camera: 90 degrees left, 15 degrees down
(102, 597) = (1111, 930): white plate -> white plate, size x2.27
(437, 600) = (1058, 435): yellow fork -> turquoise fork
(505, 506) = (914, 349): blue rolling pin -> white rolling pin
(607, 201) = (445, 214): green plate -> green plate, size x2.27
==
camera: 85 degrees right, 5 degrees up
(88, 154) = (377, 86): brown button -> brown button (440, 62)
---
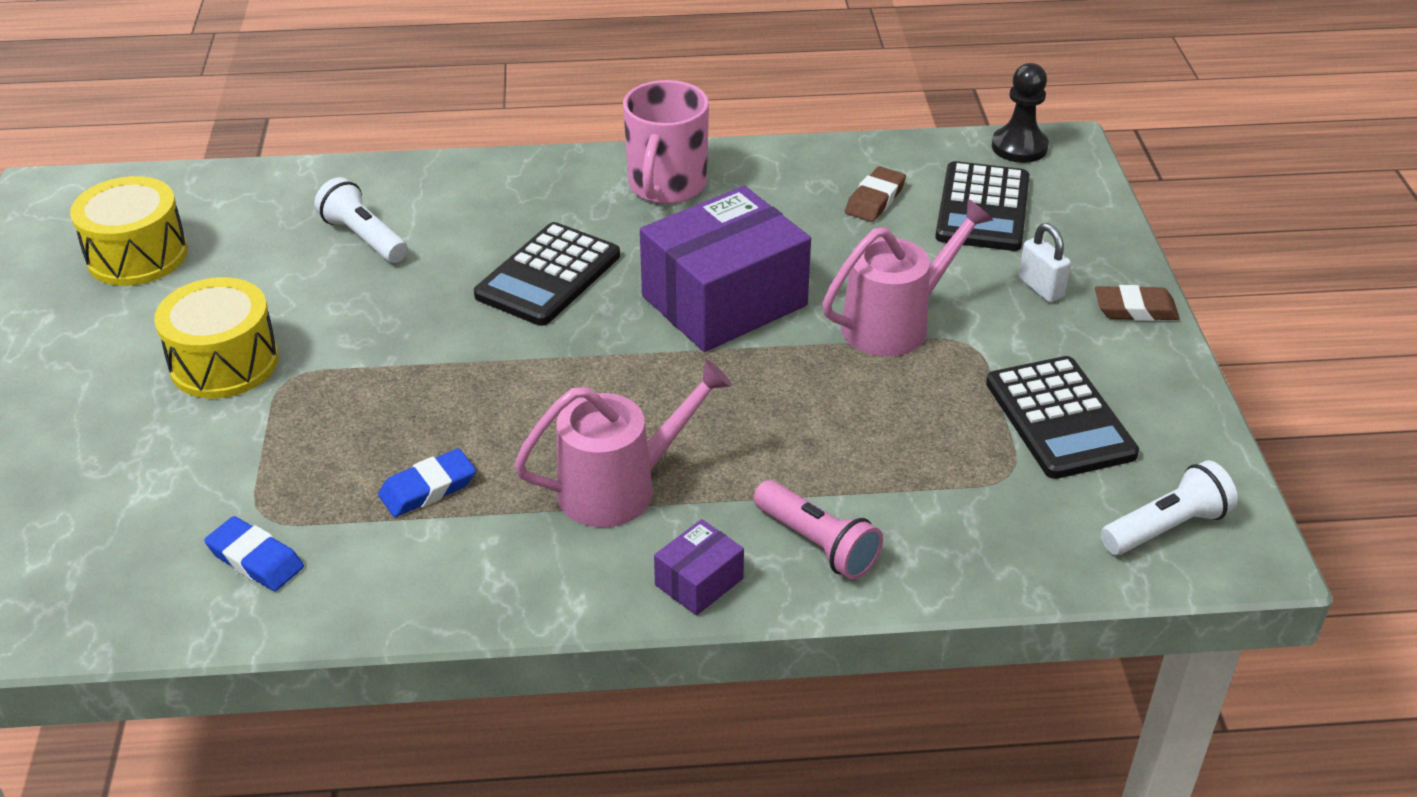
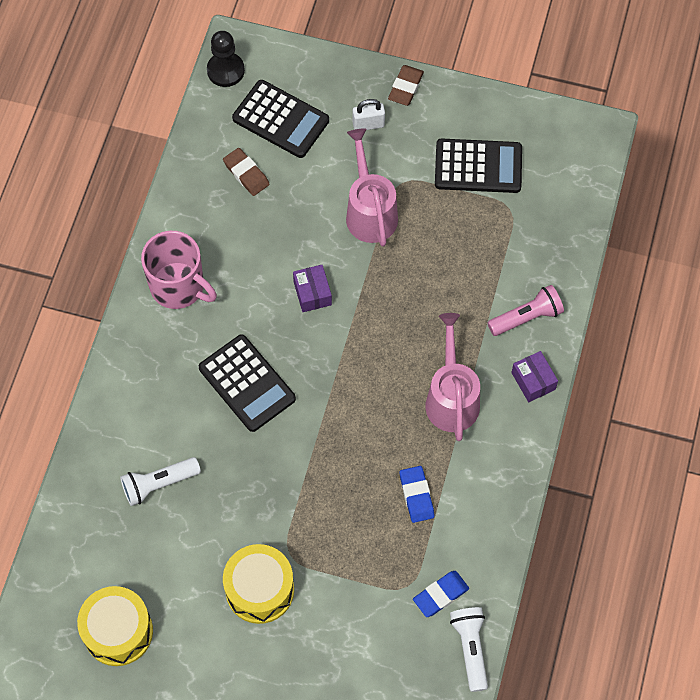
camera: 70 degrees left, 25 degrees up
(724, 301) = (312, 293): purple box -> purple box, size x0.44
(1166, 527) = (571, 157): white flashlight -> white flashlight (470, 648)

### Task objective
Repeat exactly the lines above from the one with "(724, 301) = (312, 293): purple" up to and including the one with "(1166, 527) = (571, 157): white". No other line belongs in the reply.

### Finished task
(724, 301) = (312, 293): purple box -> purple box, size x0.44
(1166, 527) = (571, 157): white flashlight -> white flashlight (470, 648)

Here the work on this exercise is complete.